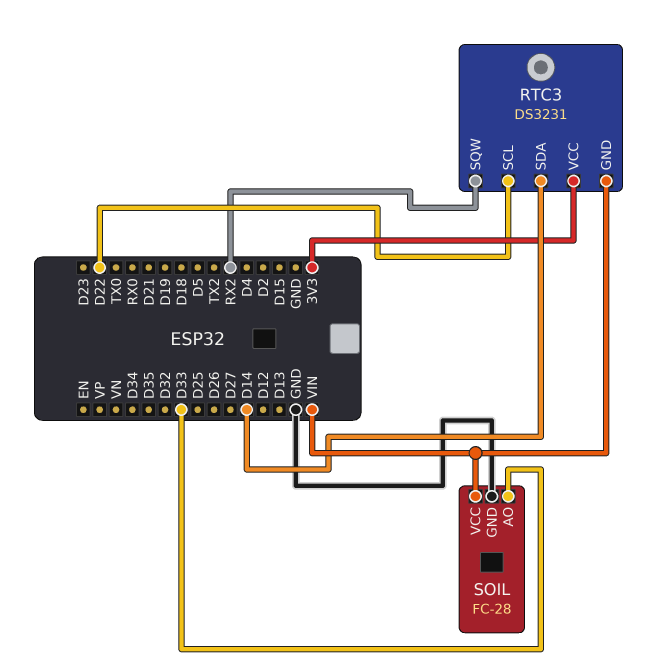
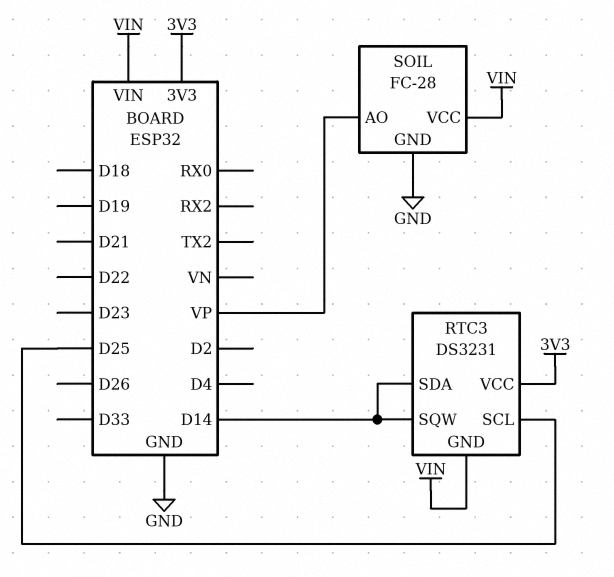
RTC3 pin SCL: D22 -> D25
RTC3 pin SQW: RX2 -> D14
SOIL pin AO: D33 -> VP

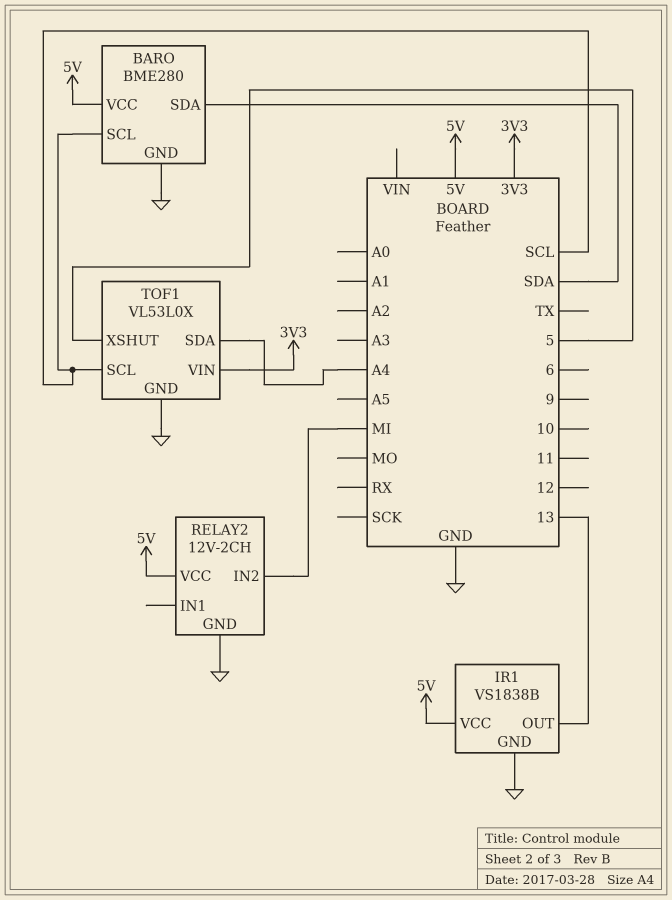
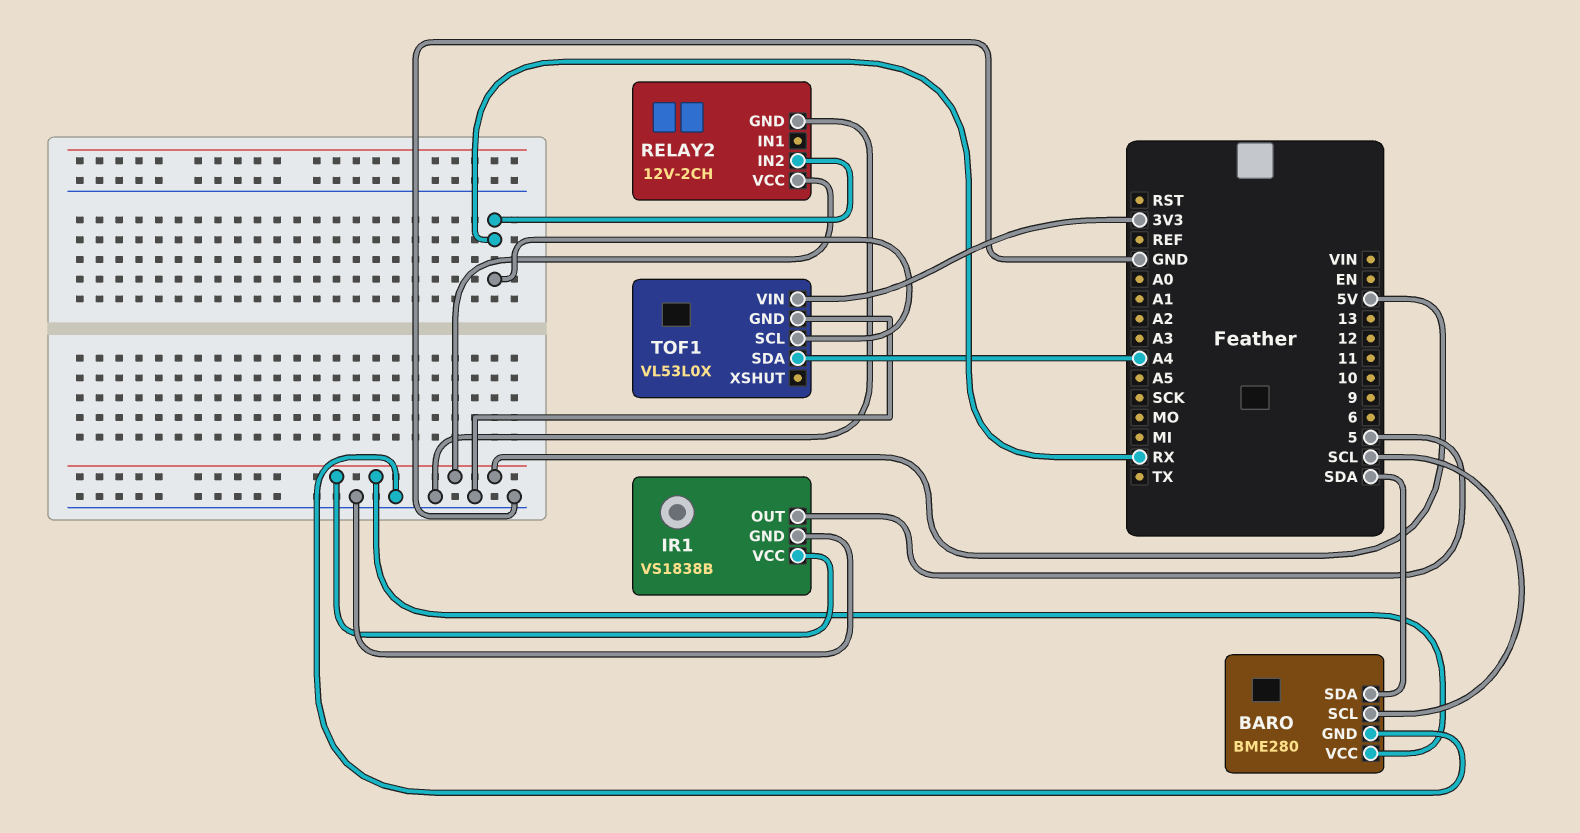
IR1 pin OUT: 13 -> 5
RELAY2 pin IN2: MI -> RX
TOF1 pin SCL: SCL -> RX
TOF1 pin XSHUT: 5 -> none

● **WORK REQUIRED**:
Write the data out again word for word; leave the pictures behind.

● **EXERCISE OUTPUT**:
RTC3 pin SCL: D22 -> D25
RTC3 pin SQW: RX2 -> D14
SOIL pin AO: D33 -> VP

IR1 pin OUT: 13 -> 5
RELAY2 pin IN2: MI -> RX
TOF1 pin SCL: SCL -> RX
TOF1 pin XSHUT: 5 -> none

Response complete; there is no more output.